Set down the listing exactly as given, minus images.

* * * * *

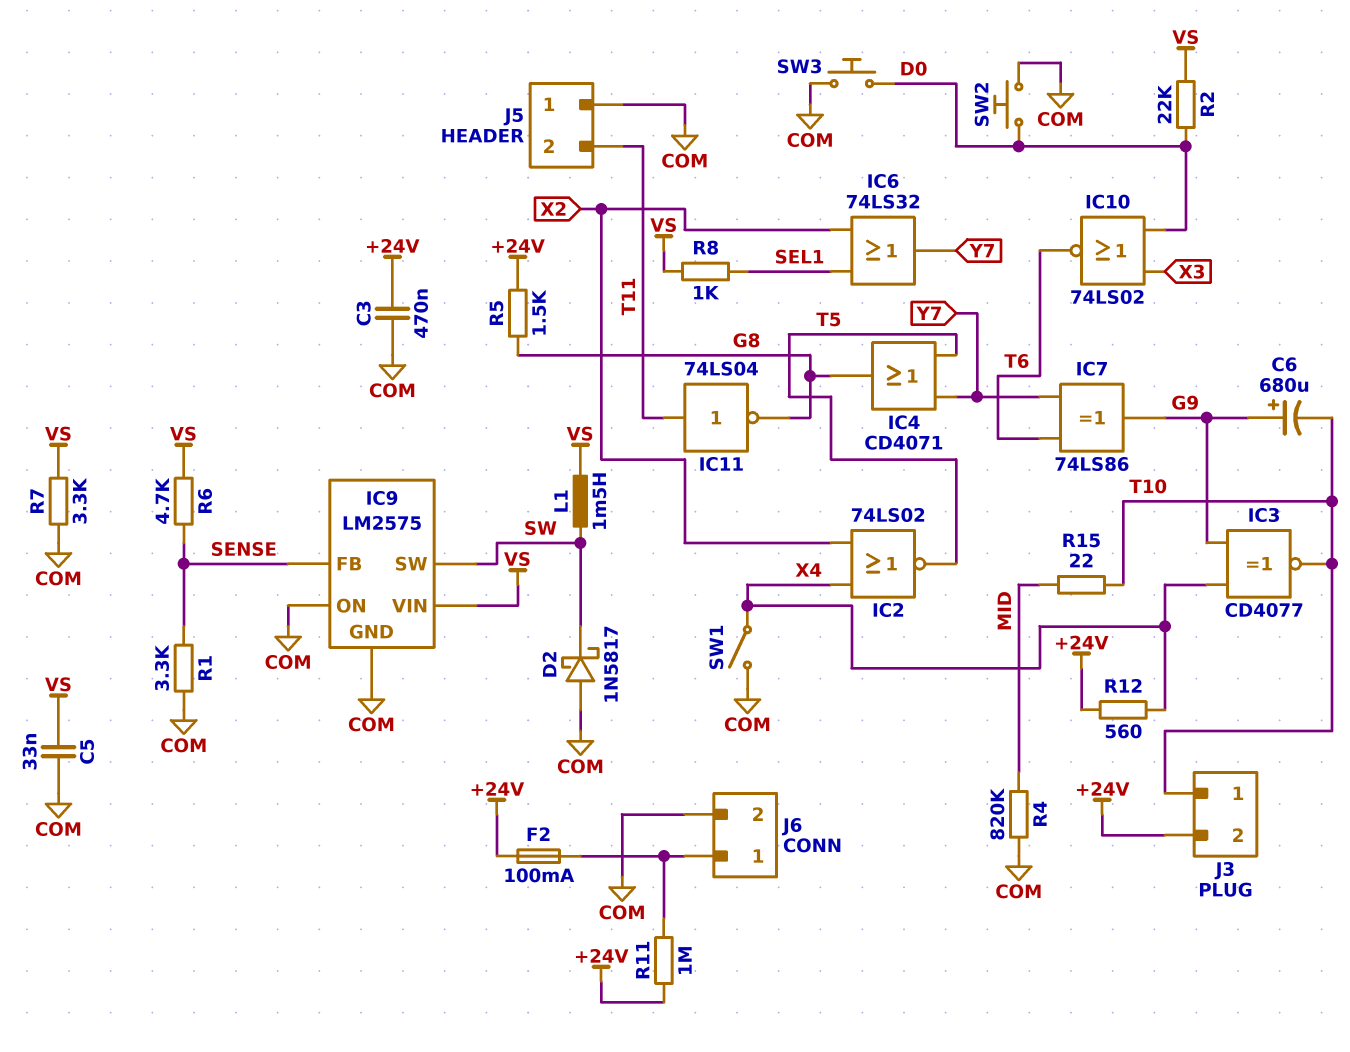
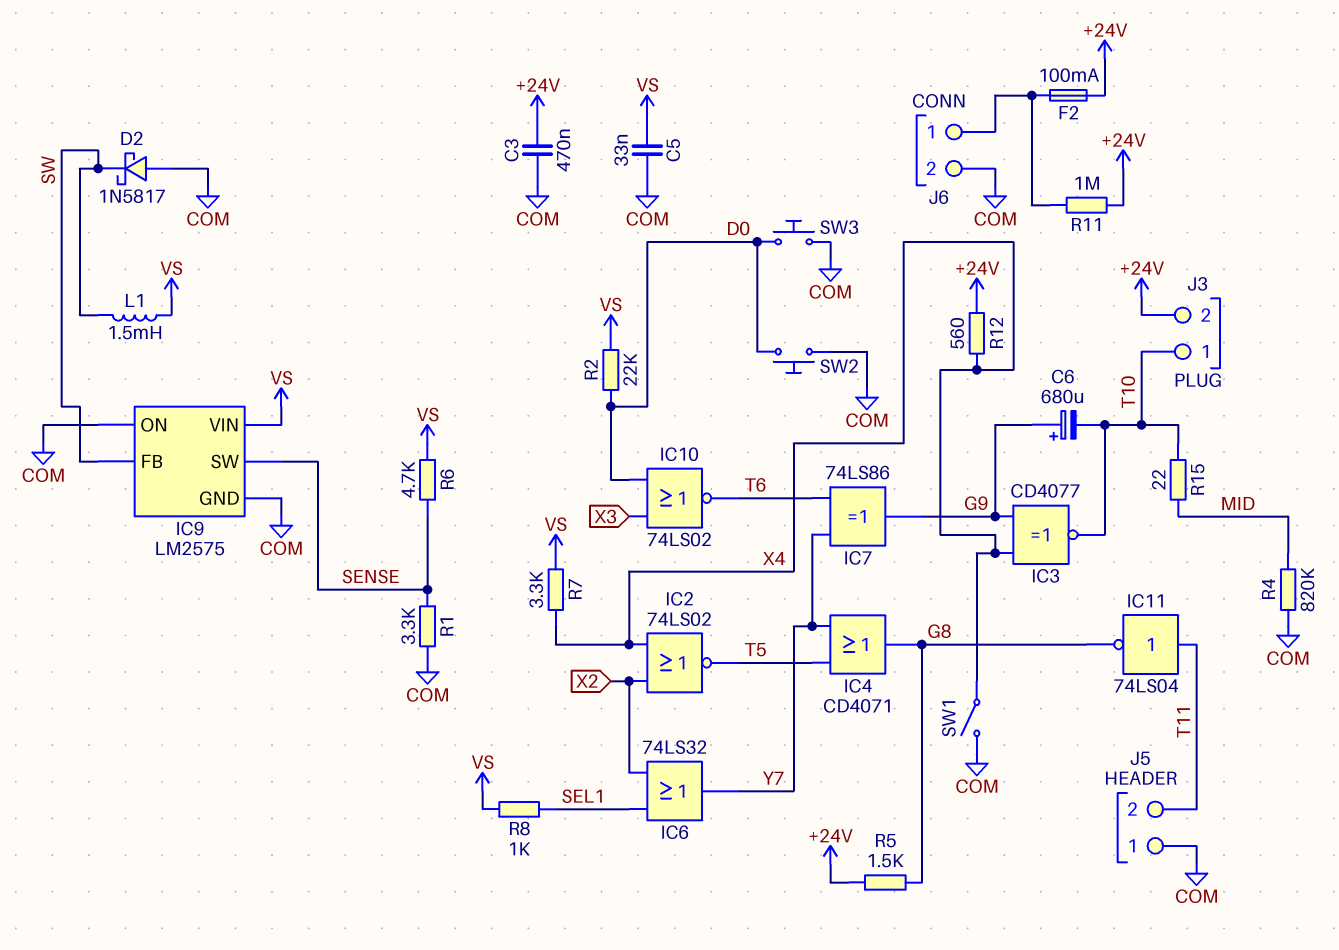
IC9 pin FB: SENSE -> SW
IC9 pin SW: SW -> SENSE
R7: 3.3k (COM, VS) -> 3.3k (VS, X4)

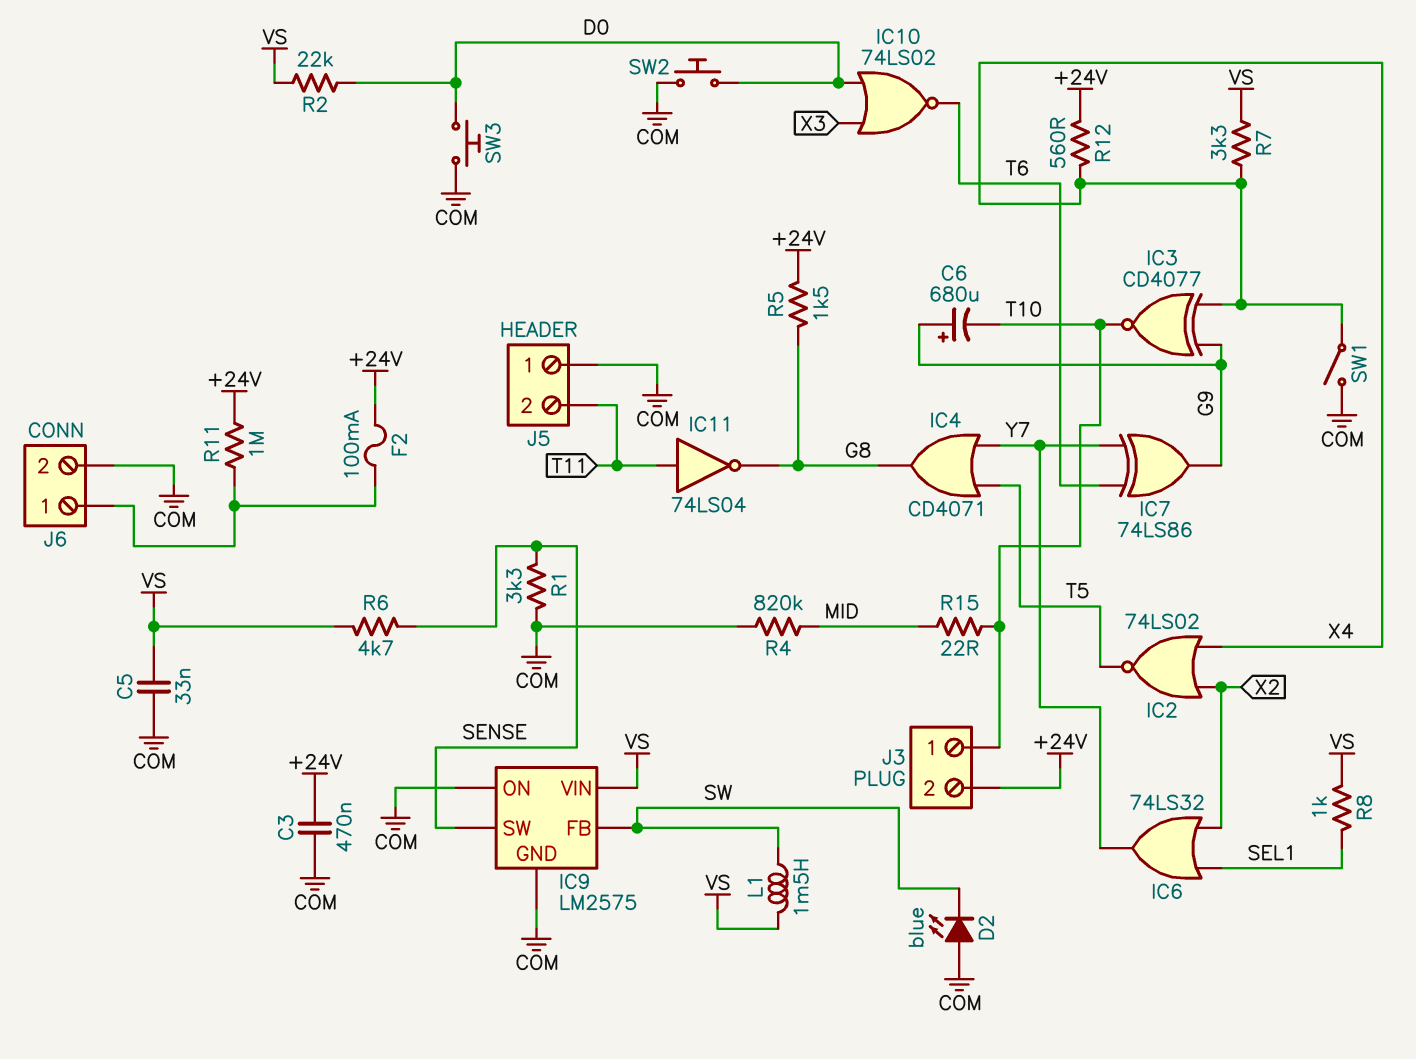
D2: schottky 1N5817 (A COM, K SW) -> LED blue (A COM, K SW)

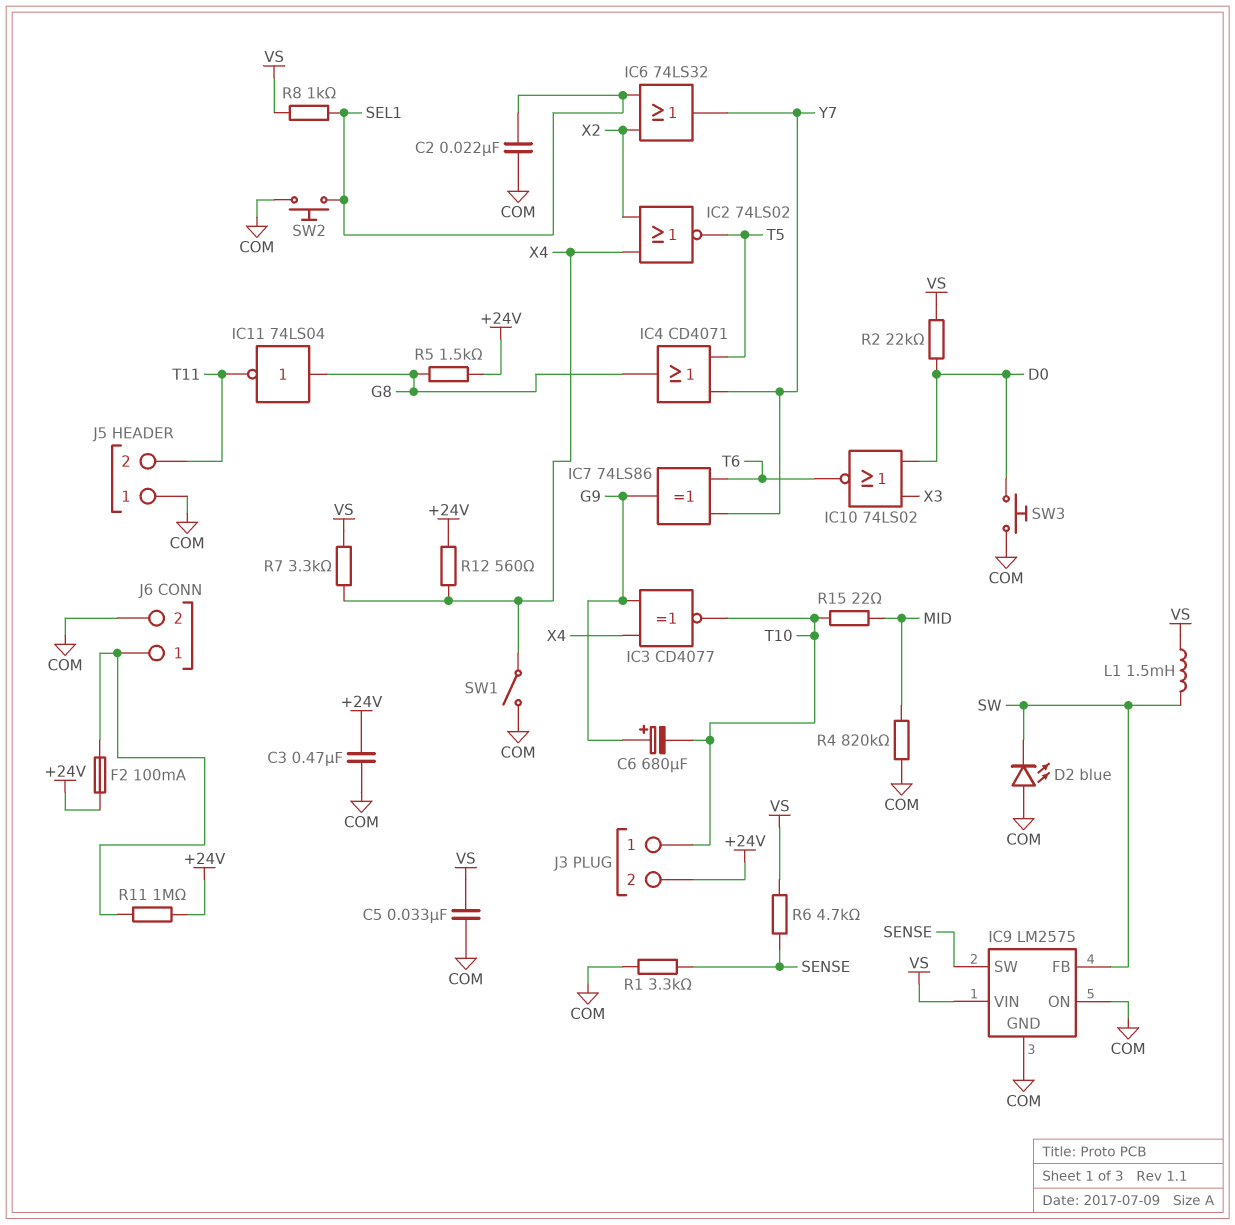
C2: none -> 22nF (COM, SEL1)
IC11: NOT 74LS04 (in T11, out G8) -> NOT 74LS04 (in G8, out T11)
SW2: button (COM, D0) -> button (COM, SEL1)

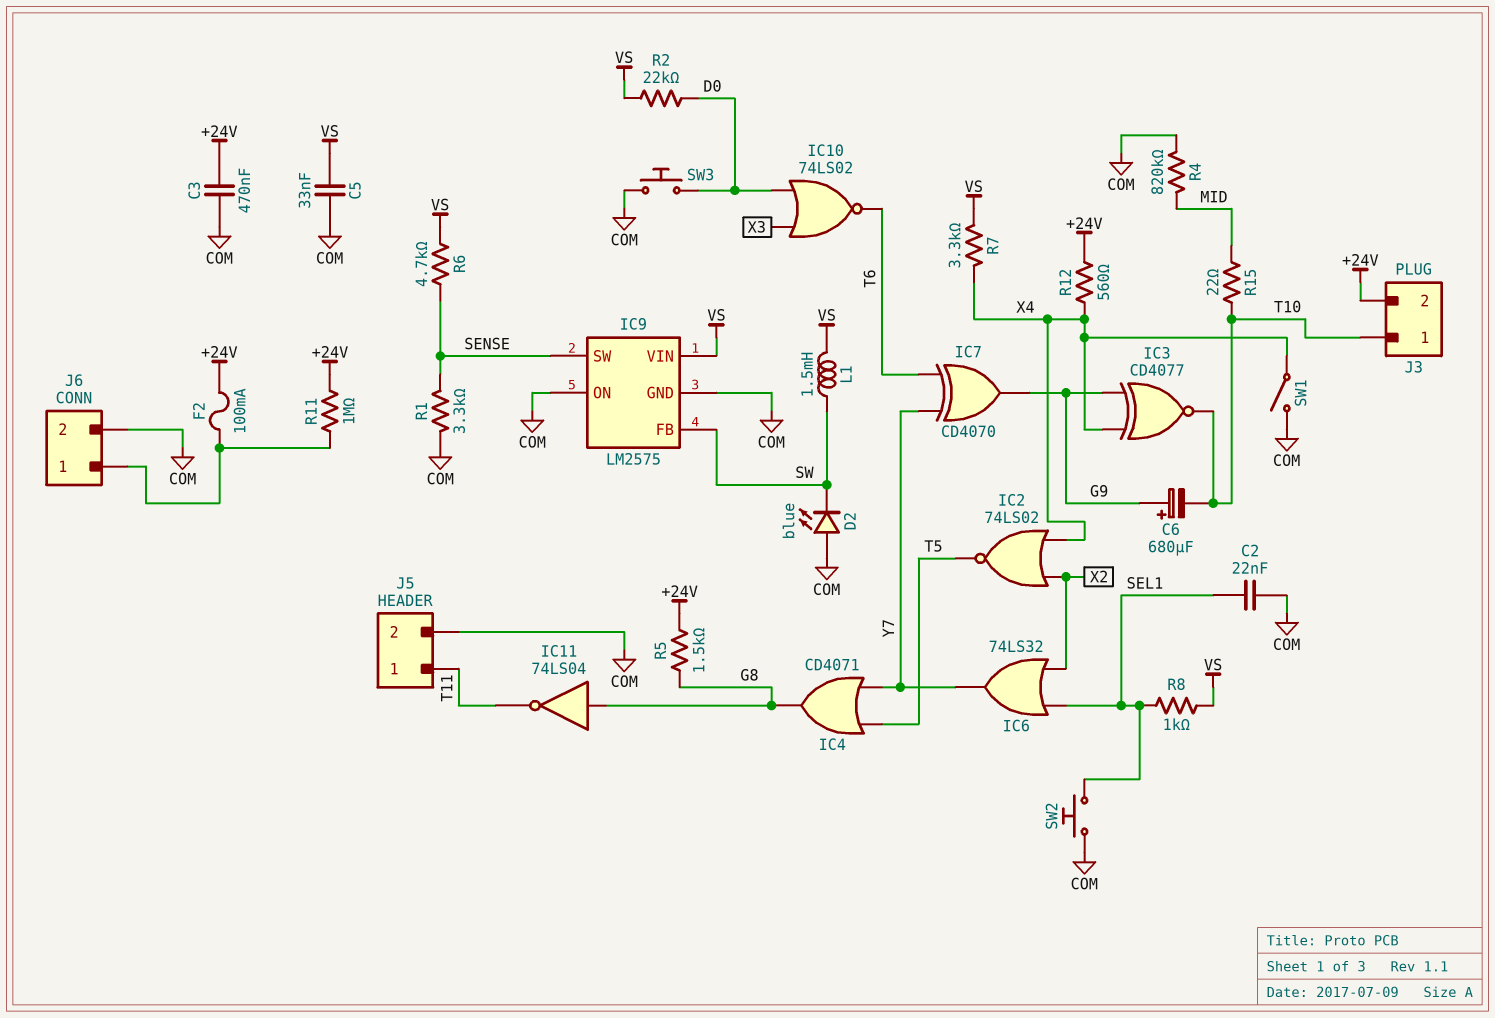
IC7: XOR 74LS86 (in T6, in Y7, out G9) -> XOR CD4070 (in T6, in Y7, out G9)
J5 pin 1: COM -> T11
J5 pin 2: T11 -> COM

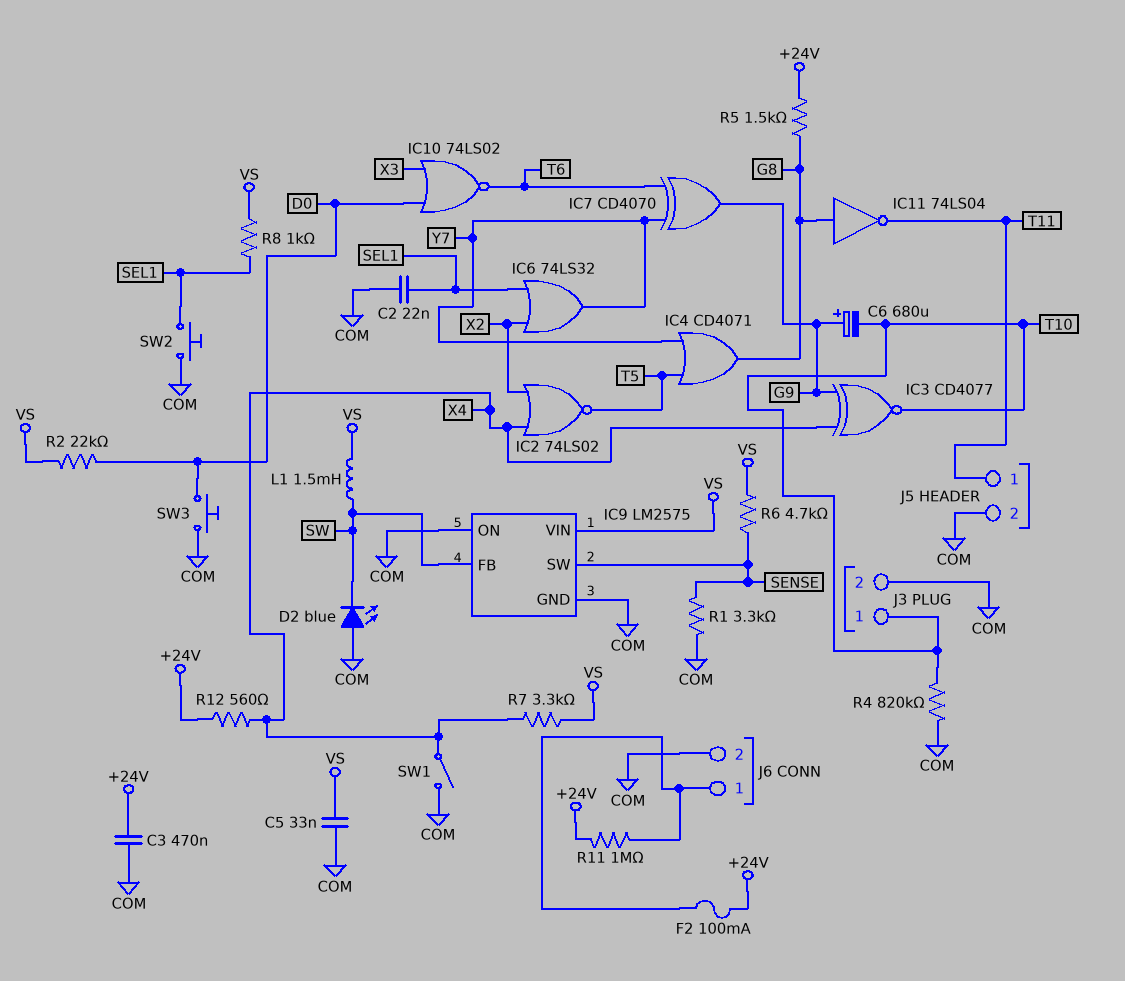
J3 pin 2: +24V -> COM
R4: 820k (COM, MID) -> 820k (COM, T10)
R15: 22 (MID, T10) -> none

* * * * *

■ Solution below
IC9 pin FB: SENSE -> SW
IC9 pin SW: SW -> SENSE
R7: 3.3k (COM, VS) -> 3.3k (VS, X4)

D2: schottky 1N5817 (A COM, K SW) -> LED blue (A COM, K SW)

C2: none -> 22nF (COM, SEL1)
IC11: NOT 74LS04 (in T11, out G8) -> NOT 74LS04 (in G8, out T11)
SW2: button (COM, D0) -> button (COM, SEL1)

IC7: XOR 74LS86 (in T6, in Y7, out G9) -> XOR CD4070 (in T6, in Y7, out G9)
J5 pin 1: COM -> T11
J5 pin 2: T11 -> COM

J3 pin 2: +24V -> COM
R4: 820k (COM, MID) -> 820k (COM, T10)
R15: 22 (MID, T10) -> none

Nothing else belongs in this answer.